#### Your objective
Using the material that follows, output exactly the lines from the one containing "camera: 85 degrees left, 0 degrees up" through the one containing "(486, 275) = (413, 454): brown camera -> none", with both ends kept.
Recorded information START
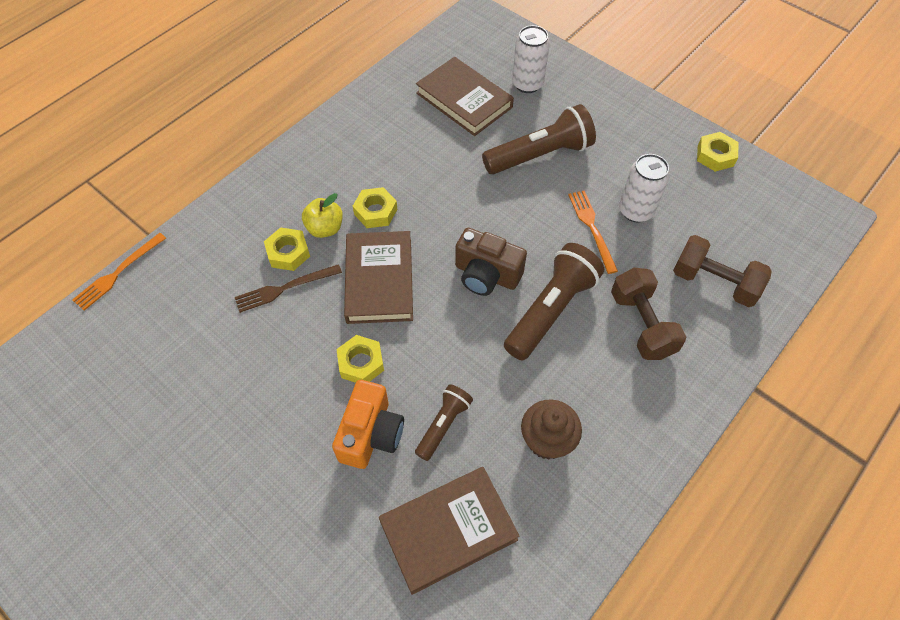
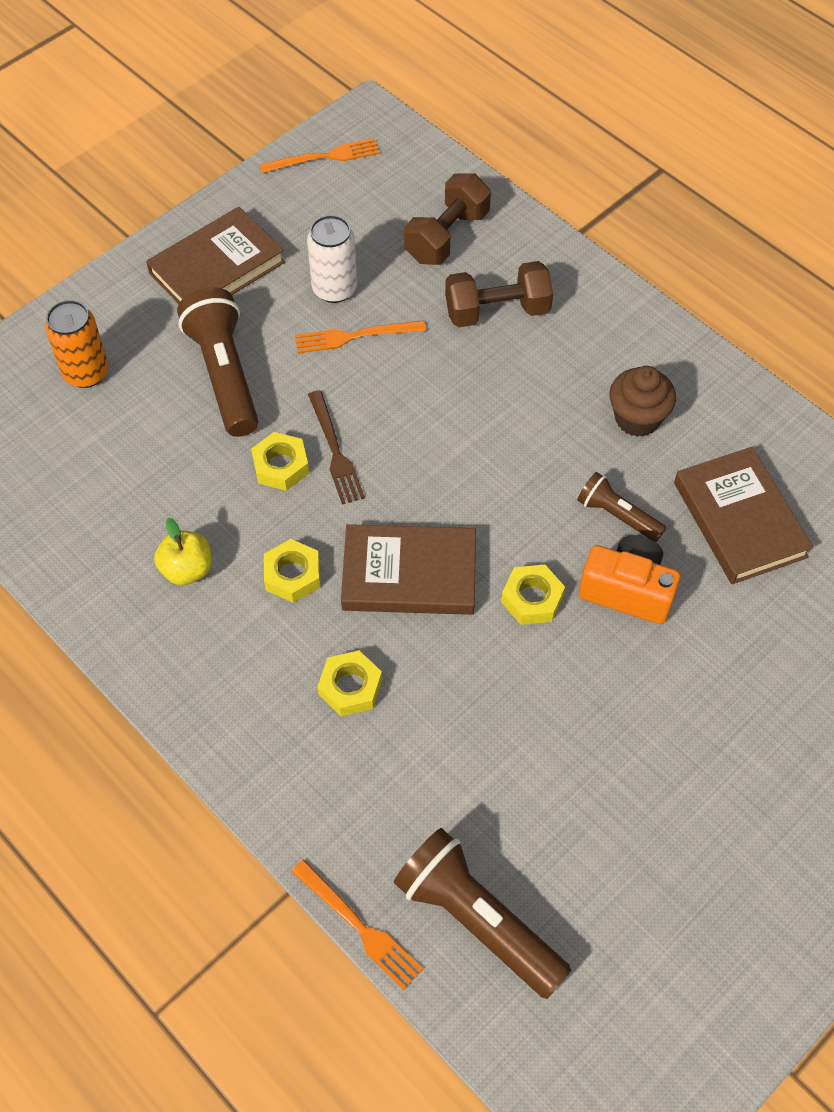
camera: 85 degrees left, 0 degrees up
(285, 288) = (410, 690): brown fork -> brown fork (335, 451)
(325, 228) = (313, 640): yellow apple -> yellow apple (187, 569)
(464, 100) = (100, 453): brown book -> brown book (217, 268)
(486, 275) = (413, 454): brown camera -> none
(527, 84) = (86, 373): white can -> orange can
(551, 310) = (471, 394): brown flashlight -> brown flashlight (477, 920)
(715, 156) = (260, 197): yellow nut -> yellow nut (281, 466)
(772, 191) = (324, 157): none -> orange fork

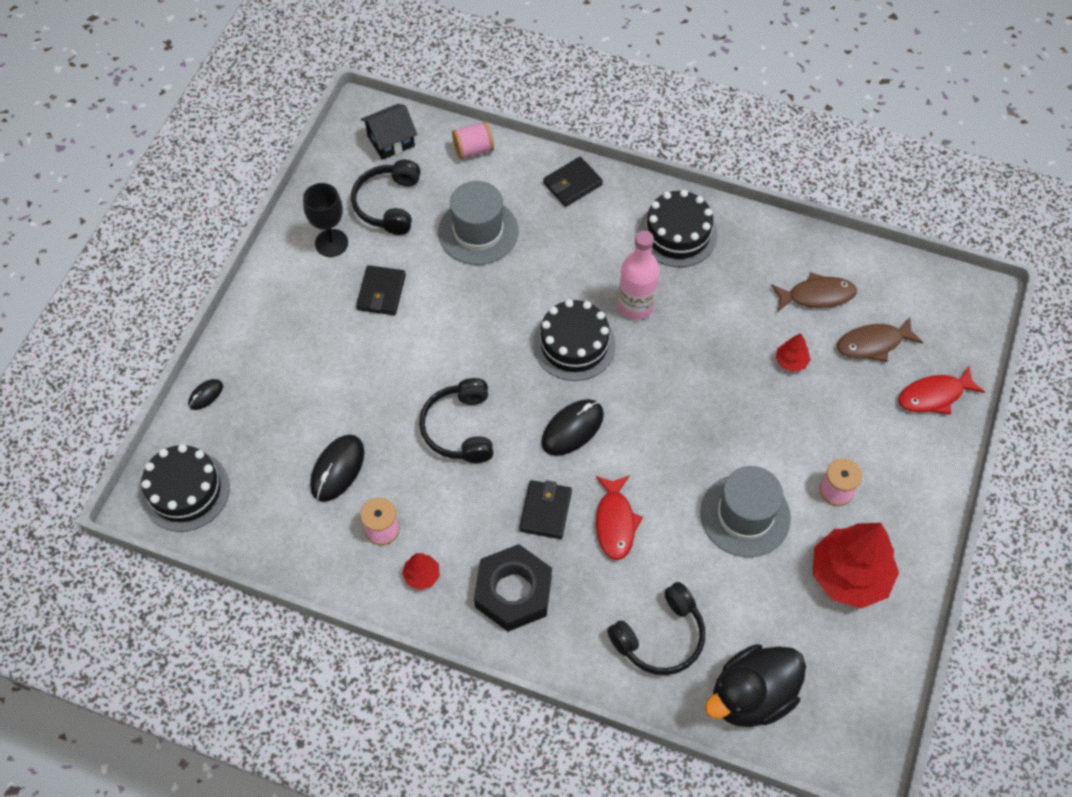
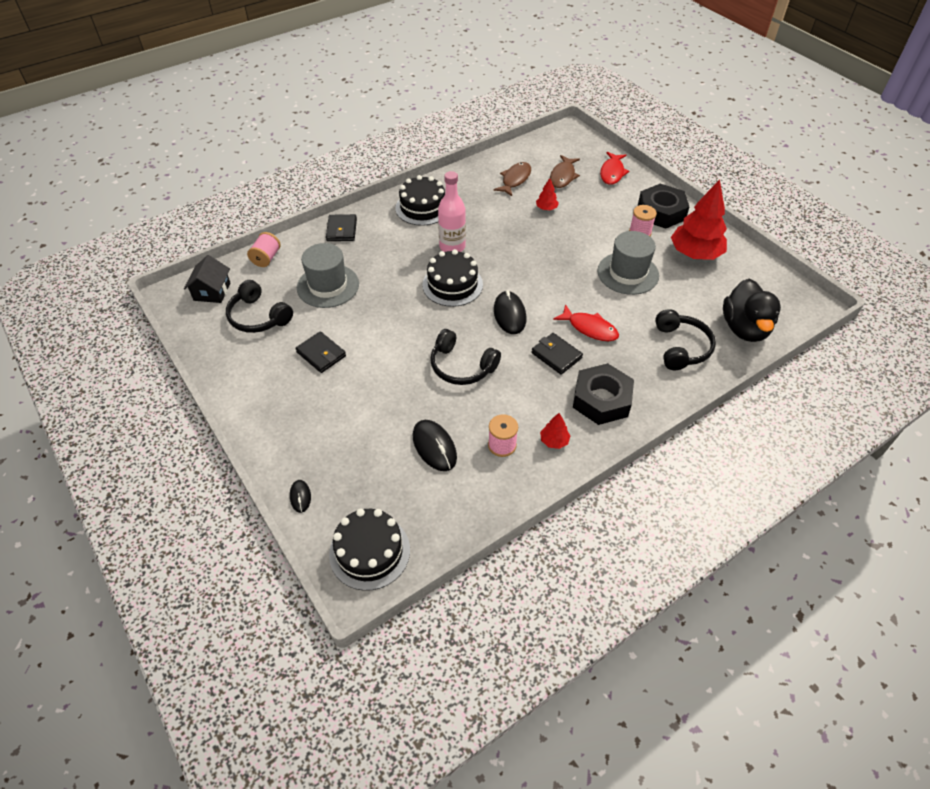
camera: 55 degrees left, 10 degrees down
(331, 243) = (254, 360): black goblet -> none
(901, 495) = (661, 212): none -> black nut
Recorded information END
Recorded information START
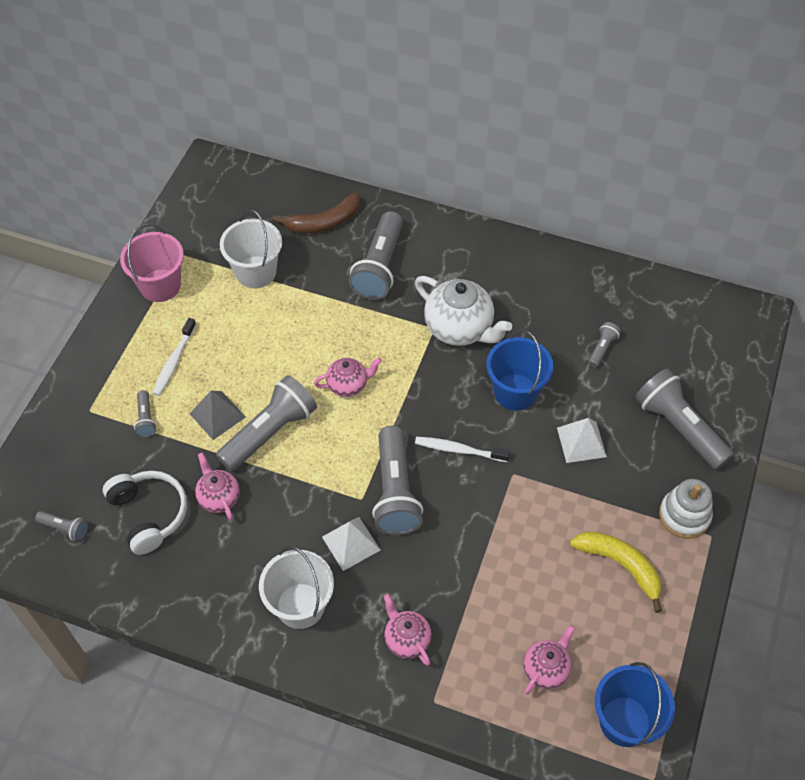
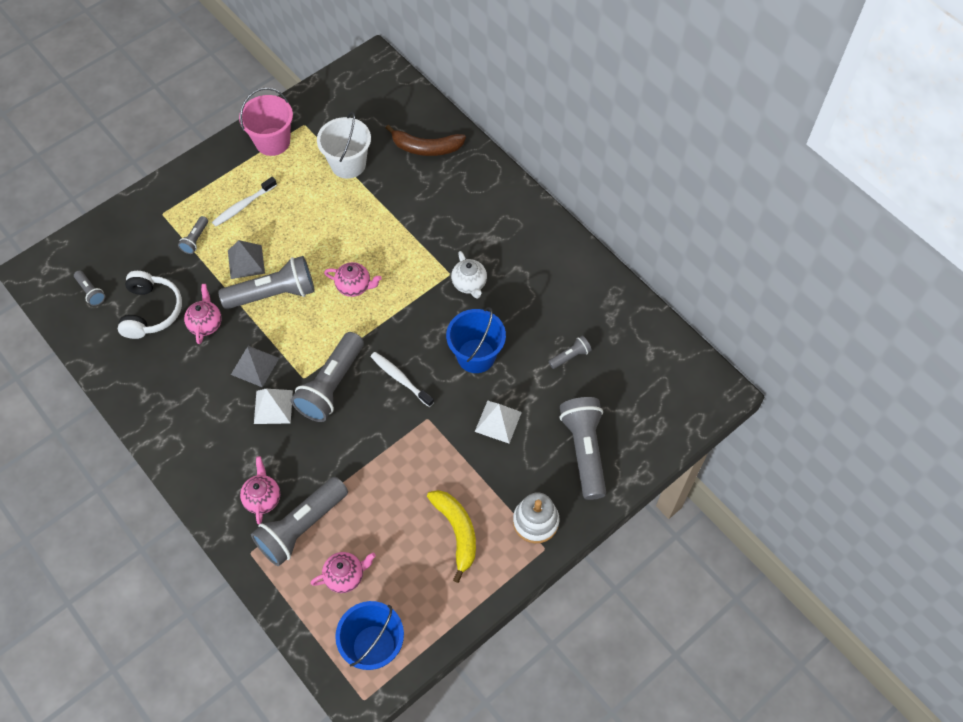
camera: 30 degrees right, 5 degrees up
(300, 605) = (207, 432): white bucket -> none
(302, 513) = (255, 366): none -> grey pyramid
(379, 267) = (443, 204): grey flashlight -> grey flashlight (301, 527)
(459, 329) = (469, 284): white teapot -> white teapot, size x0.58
Recorded information END
Recorded information START
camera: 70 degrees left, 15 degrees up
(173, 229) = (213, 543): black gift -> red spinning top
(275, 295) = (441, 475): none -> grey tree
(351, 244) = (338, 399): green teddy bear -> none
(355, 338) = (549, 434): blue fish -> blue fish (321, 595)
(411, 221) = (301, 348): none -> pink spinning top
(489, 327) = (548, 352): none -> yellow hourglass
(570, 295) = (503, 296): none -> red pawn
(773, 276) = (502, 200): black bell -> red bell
Recorded information END
#### Result for this task
camera: 85 degrees left, 0 degrees up
(285, 288) = (410, 690): brown fork -> brown fork (335, 451)
(325, 228) = (313, 640): yellow apple -> yellow apple (187, 569)
(464, 100) = (100, 453): brown book -> brown book (217, 268)
(486, 275) = (413, 454): brown camera -> none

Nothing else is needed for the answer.